Instructions to follow => How many lines of the records contain the string "with"? Give only the number.

───── Data shown

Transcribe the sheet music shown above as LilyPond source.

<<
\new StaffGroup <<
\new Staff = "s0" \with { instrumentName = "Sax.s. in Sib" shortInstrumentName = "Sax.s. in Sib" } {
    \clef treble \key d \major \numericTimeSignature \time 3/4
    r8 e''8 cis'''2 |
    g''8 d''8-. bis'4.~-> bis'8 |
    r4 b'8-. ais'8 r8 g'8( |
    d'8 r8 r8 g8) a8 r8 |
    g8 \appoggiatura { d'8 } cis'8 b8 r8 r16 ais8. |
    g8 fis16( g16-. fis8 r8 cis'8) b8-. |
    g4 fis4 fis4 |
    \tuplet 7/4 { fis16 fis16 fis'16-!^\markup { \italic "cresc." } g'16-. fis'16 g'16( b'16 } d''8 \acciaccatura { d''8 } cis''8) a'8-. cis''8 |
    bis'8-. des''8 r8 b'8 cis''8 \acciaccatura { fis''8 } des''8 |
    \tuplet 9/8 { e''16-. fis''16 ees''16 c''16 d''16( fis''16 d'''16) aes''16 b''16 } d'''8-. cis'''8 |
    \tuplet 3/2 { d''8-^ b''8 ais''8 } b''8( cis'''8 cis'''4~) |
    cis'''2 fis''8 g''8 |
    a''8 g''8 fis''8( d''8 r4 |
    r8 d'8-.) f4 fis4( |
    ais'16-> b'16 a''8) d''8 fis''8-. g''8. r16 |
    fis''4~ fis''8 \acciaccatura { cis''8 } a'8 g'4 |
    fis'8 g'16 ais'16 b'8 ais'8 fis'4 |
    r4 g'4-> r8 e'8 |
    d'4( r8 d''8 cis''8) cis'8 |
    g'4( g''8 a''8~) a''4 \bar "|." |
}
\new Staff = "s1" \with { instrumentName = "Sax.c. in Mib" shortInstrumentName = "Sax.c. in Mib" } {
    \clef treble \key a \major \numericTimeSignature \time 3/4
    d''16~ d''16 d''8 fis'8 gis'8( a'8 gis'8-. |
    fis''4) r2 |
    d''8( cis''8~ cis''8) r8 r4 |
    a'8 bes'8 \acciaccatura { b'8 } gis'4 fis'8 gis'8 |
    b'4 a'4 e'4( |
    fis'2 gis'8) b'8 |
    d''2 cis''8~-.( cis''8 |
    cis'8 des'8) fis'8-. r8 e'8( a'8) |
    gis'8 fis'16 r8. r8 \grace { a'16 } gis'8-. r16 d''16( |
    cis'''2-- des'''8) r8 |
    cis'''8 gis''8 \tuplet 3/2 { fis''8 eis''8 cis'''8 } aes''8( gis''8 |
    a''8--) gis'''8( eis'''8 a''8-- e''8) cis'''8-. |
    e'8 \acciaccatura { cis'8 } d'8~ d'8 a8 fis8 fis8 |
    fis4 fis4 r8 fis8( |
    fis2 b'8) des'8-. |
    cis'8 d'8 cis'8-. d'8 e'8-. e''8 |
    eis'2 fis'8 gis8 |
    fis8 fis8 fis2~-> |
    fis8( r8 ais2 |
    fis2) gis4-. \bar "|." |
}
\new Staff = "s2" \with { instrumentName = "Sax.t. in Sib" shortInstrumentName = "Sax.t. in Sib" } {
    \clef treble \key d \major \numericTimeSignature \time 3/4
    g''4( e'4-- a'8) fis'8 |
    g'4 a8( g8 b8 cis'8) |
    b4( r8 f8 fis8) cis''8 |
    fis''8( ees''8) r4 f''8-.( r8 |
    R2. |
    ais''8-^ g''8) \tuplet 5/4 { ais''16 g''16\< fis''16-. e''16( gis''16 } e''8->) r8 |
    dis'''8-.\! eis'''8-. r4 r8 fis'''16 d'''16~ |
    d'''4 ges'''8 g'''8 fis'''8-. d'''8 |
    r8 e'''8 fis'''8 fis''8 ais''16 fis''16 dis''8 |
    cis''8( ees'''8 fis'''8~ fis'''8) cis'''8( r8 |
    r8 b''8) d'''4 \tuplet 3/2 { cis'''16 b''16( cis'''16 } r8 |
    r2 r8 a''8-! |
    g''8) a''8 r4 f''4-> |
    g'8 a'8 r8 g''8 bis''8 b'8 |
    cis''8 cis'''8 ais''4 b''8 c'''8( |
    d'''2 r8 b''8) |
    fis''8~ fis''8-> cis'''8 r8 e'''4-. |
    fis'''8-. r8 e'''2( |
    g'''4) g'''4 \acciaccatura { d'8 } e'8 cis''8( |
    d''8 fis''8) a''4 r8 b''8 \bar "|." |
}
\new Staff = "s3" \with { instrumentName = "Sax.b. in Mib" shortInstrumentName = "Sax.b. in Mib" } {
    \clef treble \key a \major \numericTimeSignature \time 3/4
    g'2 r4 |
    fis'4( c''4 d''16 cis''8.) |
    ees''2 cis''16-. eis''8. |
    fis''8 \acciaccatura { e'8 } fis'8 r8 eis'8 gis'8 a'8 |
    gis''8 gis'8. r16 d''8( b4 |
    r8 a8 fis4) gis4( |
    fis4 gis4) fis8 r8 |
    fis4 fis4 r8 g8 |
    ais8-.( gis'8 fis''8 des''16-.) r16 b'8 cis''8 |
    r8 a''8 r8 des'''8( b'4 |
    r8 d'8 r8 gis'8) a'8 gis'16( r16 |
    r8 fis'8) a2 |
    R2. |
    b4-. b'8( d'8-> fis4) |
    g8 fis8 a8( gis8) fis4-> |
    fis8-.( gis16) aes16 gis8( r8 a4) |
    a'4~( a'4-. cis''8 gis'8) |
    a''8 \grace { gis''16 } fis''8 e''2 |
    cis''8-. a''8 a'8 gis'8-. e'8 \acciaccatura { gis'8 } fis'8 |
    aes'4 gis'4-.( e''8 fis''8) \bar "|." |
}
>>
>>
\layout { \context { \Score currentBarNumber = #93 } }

──────────

Exercise response => 4